Start of Records to use
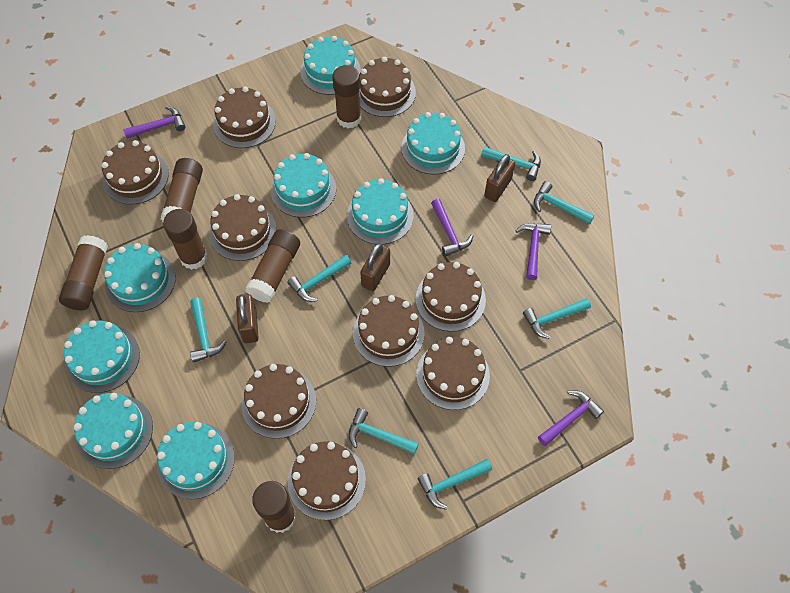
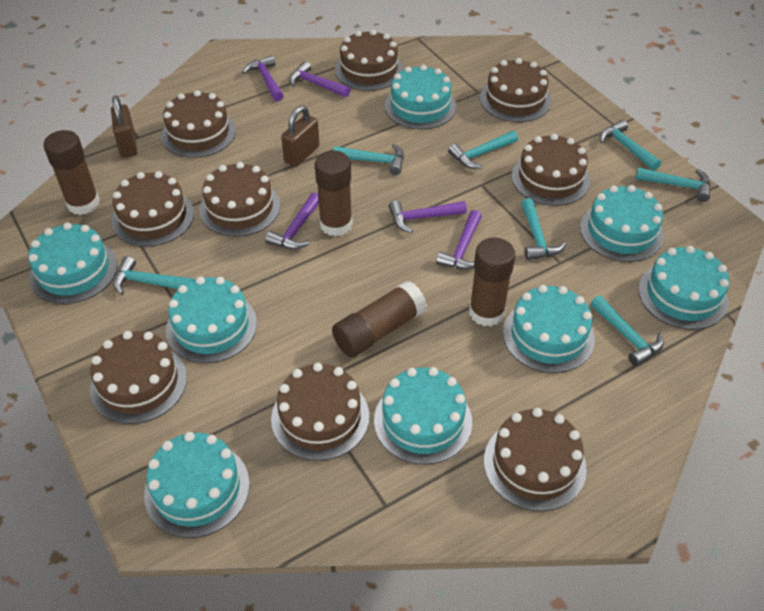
brown glue stick: 6 -> 4
brown padlock: 3 -> 2
purple hammer: 4 -> 5

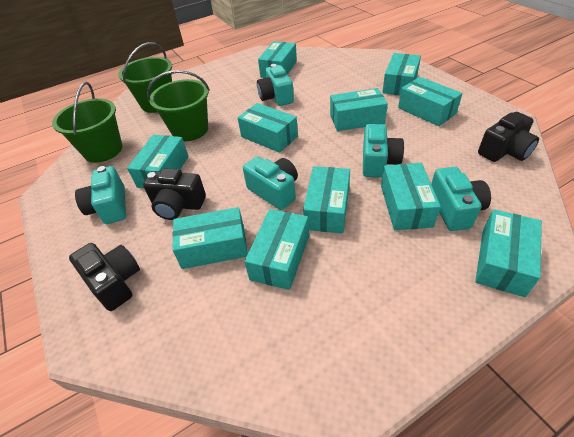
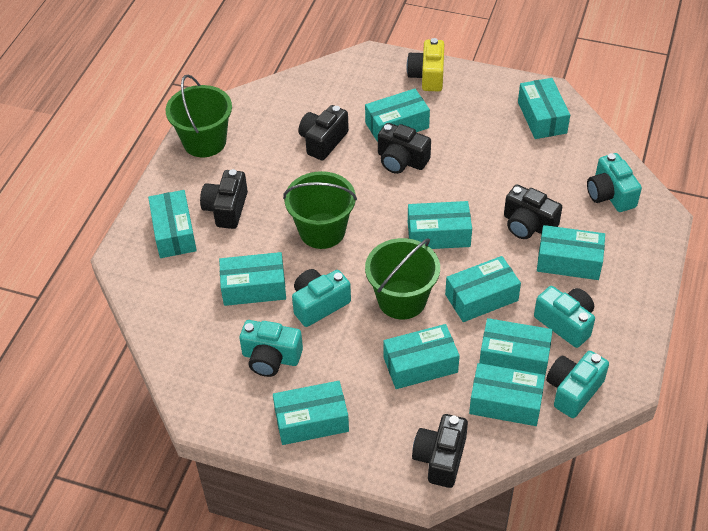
black camera: 3 -> 5
yellow camera: 0 -> 1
End of Records to use
### Goal of the exercise
Note how many lines in the data above contain "brown", then state that number alone.

### Your solution
2